TASK DESCRIPTION.
Below are the records. Retype exactly the lines between the lines holding "green circle: (316, 198) -> (251, 139), moved" and "black hexagon: (214, 257)", inclusive.

Coordinate change listings.
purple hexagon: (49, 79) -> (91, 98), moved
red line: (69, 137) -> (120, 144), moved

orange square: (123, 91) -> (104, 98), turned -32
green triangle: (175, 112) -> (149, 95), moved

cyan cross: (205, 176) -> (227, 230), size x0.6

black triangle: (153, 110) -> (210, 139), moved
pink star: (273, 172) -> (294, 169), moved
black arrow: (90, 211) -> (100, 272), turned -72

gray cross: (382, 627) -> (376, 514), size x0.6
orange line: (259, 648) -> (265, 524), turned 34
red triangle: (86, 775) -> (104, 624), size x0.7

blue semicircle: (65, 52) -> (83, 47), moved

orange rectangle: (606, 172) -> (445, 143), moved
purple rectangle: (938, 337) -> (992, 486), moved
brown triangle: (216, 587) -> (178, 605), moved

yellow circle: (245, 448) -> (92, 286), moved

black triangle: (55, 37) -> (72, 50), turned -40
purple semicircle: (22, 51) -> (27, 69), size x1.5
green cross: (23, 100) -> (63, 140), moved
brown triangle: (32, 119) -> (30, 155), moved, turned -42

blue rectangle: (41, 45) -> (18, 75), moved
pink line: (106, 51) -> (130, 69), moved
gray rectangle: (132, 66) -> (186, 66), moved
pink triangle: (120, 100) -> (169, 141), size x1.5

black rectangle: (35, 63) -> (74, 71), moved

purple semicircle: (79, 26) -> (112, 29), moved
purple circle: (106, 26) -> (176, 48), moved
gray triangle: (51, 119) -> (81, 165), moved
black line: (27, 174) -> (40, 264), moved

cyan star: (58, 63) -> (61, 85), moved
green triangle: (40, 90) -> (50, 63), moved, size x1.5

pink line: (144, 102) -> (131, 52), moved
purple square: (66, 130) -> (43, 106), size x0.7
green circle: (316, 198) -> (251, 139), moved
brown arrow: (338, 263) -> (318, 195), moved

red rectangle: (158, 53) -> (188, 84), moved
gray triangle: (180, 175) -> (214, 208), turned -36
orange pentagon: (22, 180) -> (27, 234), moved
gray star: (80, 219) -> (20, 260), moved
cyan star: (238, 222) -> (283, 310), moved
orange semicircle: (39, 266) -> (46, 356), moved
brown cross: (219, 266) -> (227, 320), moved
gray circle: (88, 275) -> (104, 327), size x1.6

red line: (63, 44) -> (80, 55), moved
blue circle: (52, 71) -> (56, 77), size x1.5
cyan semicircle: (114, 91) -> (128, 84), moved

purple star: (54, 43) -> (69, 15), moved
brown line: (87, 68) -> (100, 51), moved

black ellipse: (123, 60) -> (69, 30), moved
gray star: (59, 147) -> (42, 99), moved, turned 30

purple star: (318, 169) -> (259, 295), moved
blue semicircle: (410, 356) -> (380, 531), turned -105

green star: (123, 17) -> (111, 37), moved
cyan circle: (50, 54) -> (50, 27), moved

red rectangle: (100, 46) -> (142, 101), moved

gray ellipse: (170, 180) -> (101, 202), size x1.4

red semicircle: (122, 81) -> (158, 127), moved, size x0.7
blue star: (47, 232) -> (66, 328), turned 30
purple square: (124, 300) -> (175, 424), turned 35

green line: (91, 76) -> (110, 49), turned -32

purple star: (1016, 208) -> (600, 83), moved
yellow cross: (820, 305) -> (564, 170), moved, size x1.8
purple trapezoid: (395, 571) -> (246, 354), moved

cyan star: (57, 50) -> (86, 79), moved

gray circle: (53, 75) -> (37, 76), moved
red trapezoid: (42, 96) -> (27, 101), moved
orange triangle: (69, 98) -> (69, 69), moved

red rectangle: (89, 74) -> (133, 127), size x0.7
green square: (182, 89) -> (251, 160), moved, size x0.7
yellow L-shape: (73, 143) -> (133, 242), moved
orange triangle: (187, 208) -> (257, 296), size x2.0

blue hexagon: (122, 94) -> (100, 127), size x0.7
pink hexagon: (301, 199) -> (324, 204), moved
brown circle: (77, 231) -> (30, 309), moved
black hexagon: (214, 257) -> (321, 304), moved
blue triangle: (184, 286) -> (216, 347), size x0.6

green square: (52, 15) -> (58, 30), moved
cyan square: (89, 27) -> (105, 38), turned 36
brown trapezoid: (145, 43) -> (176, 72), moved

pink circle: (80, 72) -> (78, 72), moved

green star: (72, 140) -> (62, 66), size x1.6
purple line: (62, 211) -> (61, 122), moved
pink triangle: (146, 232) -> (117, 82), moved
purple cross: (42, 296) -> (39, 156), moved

EXERCISE RESULT.
green circle: (316, 198) -> (251, 139), moved
brown arrow: (338, 263) -> (318, 195), moved

red rectangle: (158, 53) -> (188, 84), moved
gray triangle: (180, 175) -> (214, 208), turned -36
orange pentagon: (22, 180) -> (27, 234), moved
gray star: (80, 219) -> (20, 260), moved
cyan star: (238, 222) -> (283, 310), moved
orange semicircle: (39, 266) -> (46, 356), moved
brown cross: (219, 266) -> (227, 320), moved
gray circle: (88, 275) -> (104, 327), size x1.6

red line: (63, 44) -> (80, 55), moved
blue circle: (52, 71) -> (56, 77), size x1.5
cyan semicircle: (114, 91) -> (128, 84), moved

purple star: (54, 43) -> (69, 15), moved
brown line: (87, 68) -> (100, 51), moved

black ellipse: (123, 60) -> (69, 30), moved
gray star: (59, 147) -> (42, 99), moved, turned 30

purple star: (318, 169) -> (259, 295), moved
blue semicircle: (410, 356) -> (380, 531), turned -105

green star: (123, 17) -> (111, 37), moved
cyan circle: (50, 54) -> (50, 27), moved

red rectangle: (100, 46) -> (142, 101), moved

gray ellipse: (170, 180) -> (101, 202), size x1.4

red semicircle: (122, 81) -> (158, 127), moved, size x0.7
blue star: (47, 232) -> (66, 328), turned 30
purple square: (124, 300) -> (175, 424), turned 35

green line: (91, 76) -> (110, 49), turned -32

purple star: (1016, 208) -> (600, 83), moved
yellow cross: (820, 305) -> (564, 170), moved, size x1.8
purple trapezoid: (395, 571) -> (246, 354), moved

cyan star: (57, 50) -> (86, 79), moved

gray circle: (53, 75) -> (37, 76), moved
red trapezoid: (42, 96) -> (27, 101), moved
orange triangle: (69, 98) -> (69, 69), moved

red rectangle: (89, 74) -> (133, 127), size x0.7
green square: (182, 89) -> (251, 160), moved, size x0.7
yellow L-shape: (73, 143) -> (133, 242), moved
orange triangle: (187, 208) -> (257, 296), size x2.0

blue hexagon: (122, 94) -> (100, 127), size x0.7
pink hexagon: (301, 199) -> (324, 204), moved
brown circle: (77, 231) -> (30, 309), moved
black hexagon: (214, 257) -> (321, 304), moved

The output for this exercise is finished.